___ DATA EXTRACT ___

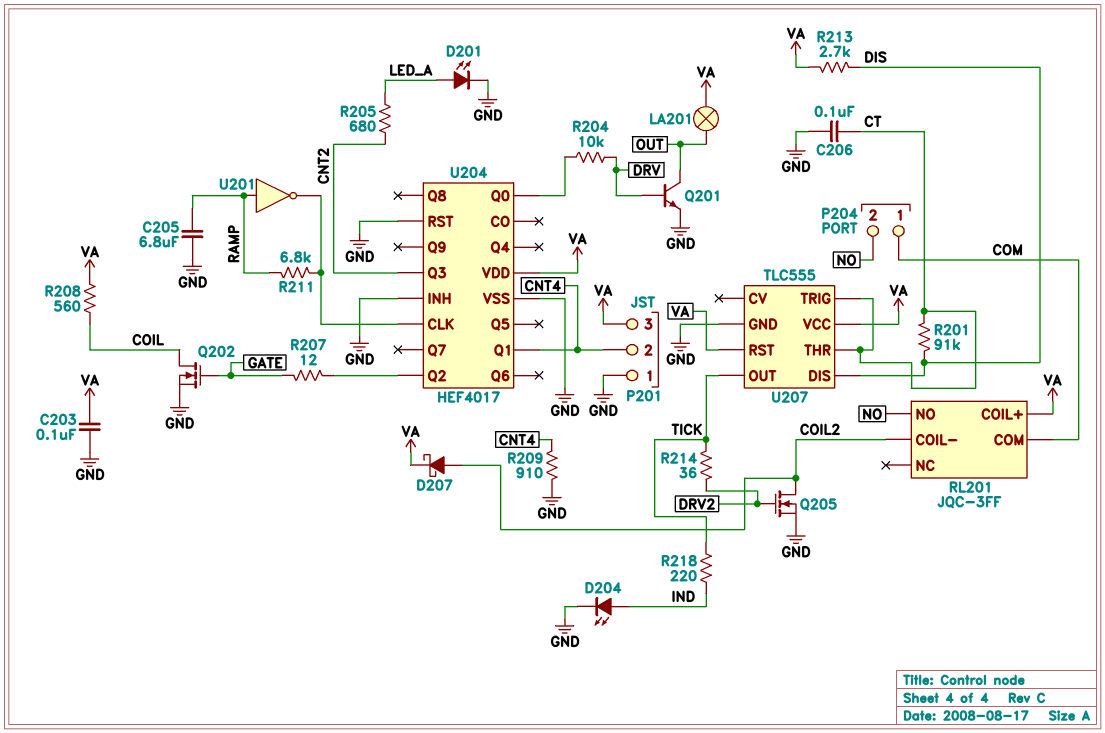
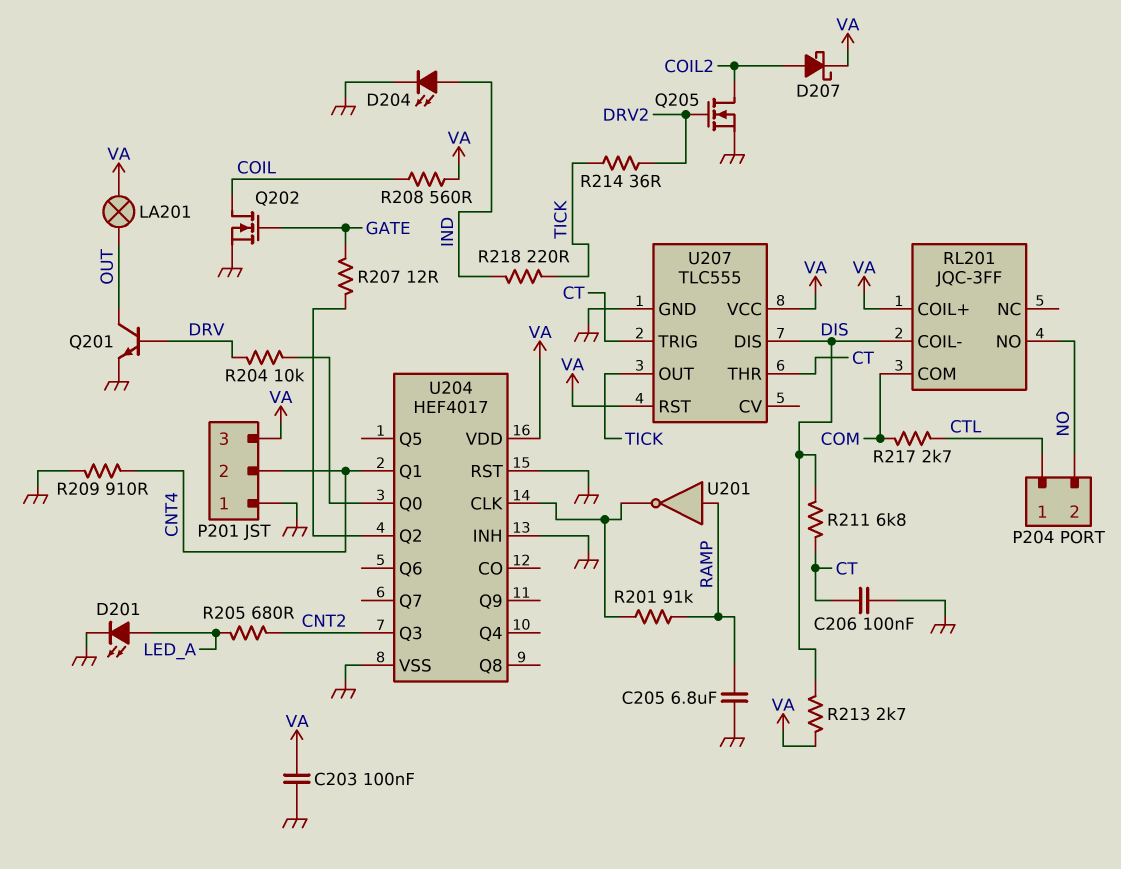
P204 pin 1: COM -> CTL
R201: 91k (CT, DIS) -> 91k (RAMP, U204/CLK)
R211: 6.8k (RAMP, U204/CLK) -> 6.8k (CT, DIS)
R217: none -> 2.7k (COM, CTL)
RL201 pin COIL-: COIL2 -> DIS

___
___ DATA EXTRACT ___

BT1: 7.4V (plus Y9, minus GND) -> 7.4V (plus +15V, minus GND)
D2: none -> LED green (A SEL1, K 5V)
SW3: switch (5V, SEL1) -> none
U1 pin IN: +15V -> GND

___

Look over the material above and show each line where "RAMP" appears.

R201: 91k (CT, DIS) -> 91k (RAMP, U204/CLK)
R211: 6.8k (RAMP, U204/CLK) -> 6.8k (CT, DIS)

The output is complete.